(Recorded information Opens)

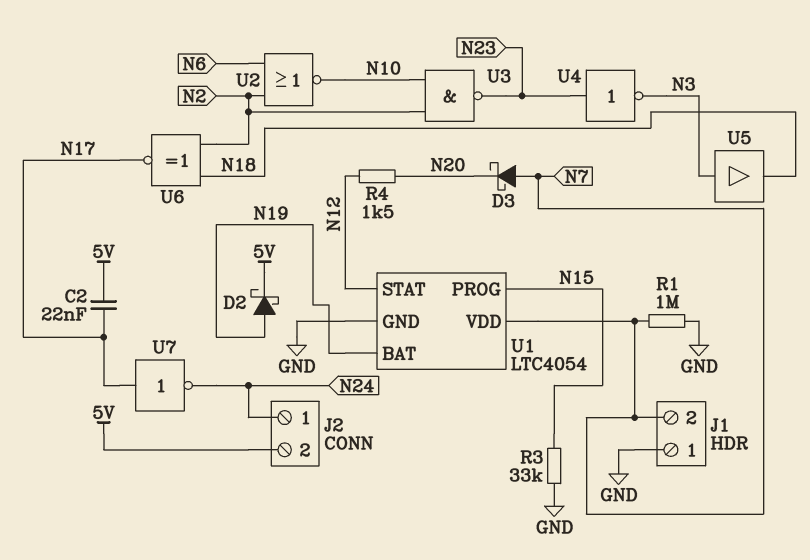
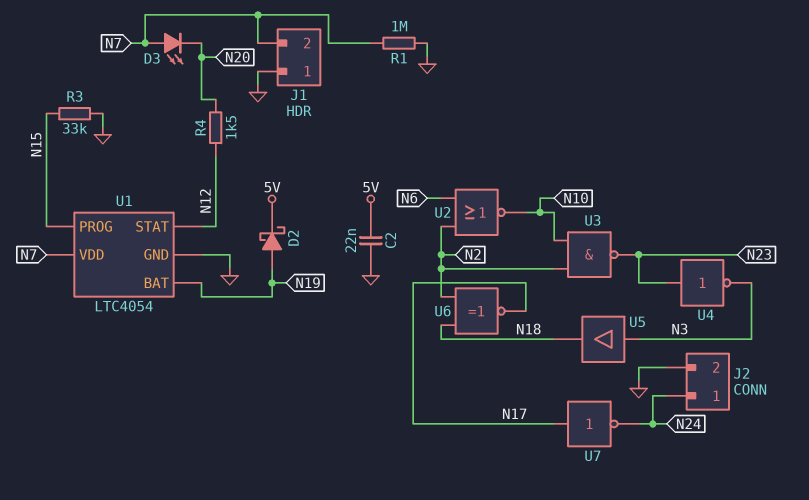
C2: 22nF (5V, N17) -> 22nF (5V, GND)
D3: schottky (A N7, K N20) -> LED (A N7, K N20)
J2 pin 2: 5V -> GND

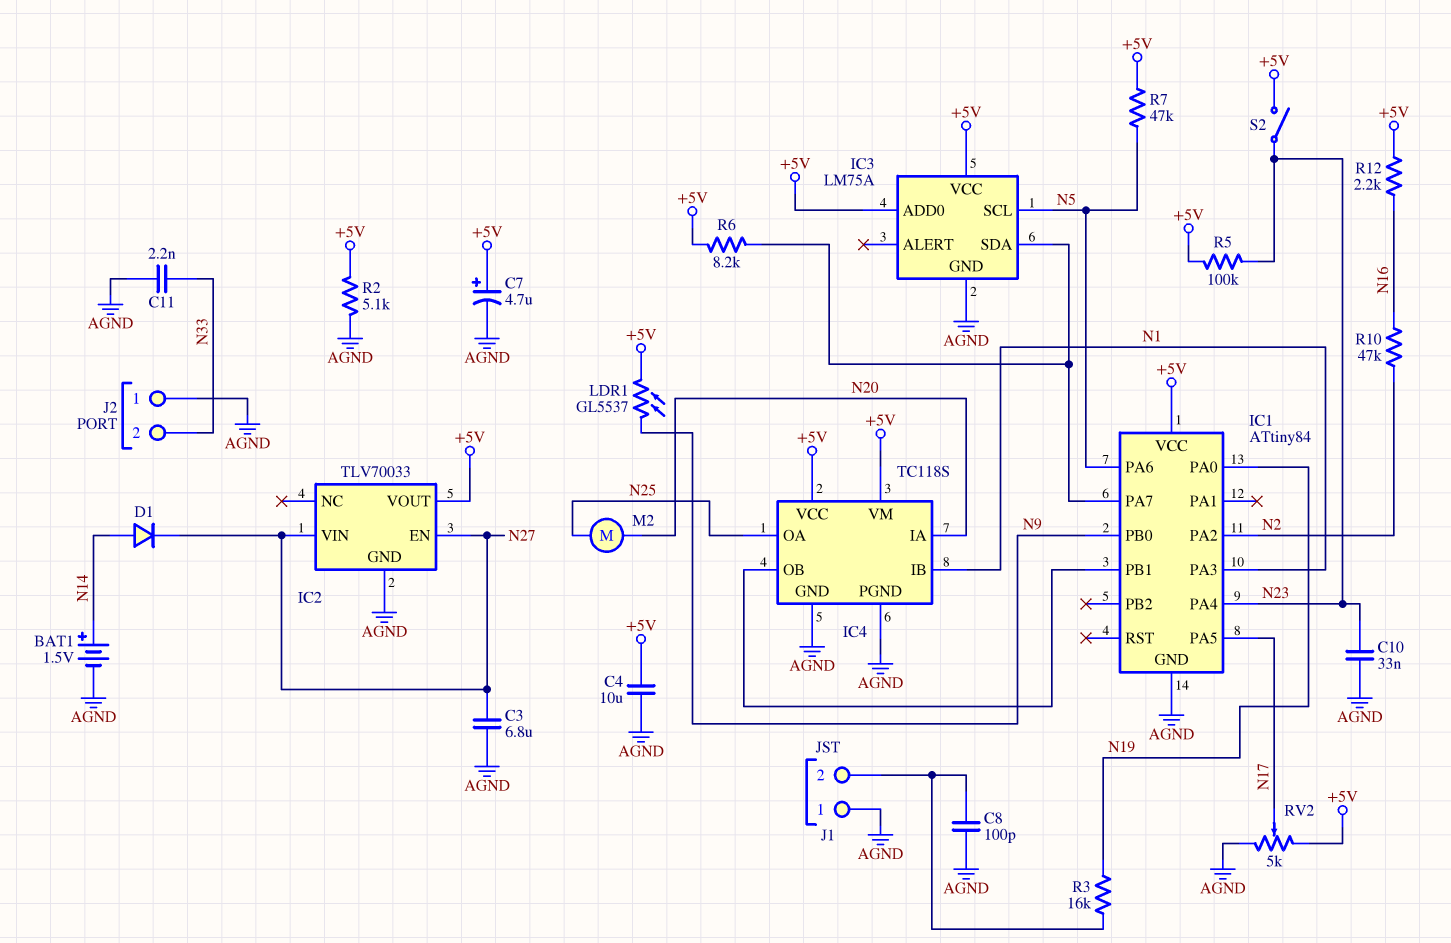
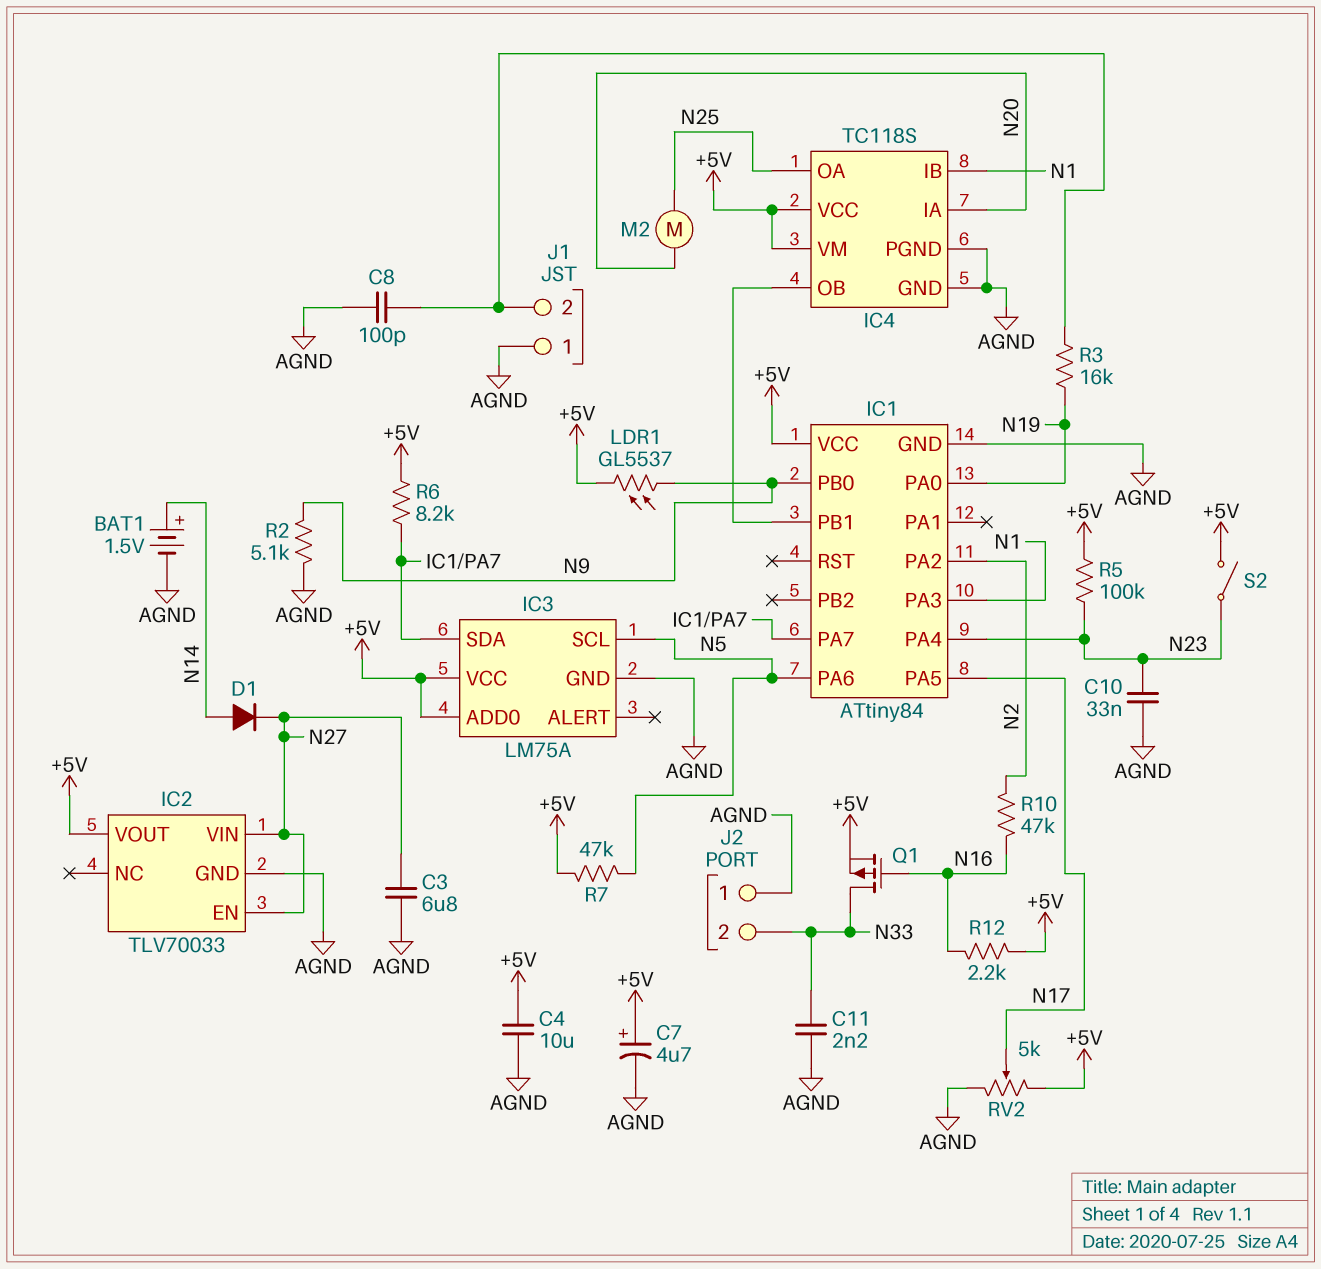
Q1: none -> PMOS (G N16, D N33, S +5V)
R2: 5.1k (+5V, AGND) -> 5.1k (AGND, N9)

(Recorded information Closes)

Set the records down again exactly, and omit any picture in them.

[Response]
C2: 22nF (5V, N17) -> 22nF (5V, GND)
D3: schottky (A N7, K N20) -> LED (A N7, K N20)
J2 pin 2: 5V -> GND

Q1: none -> PMOS (G N16, D N33, S +5V)
R2: 5.1k (+5V, AGND) -> 5.1k (AGND, N9)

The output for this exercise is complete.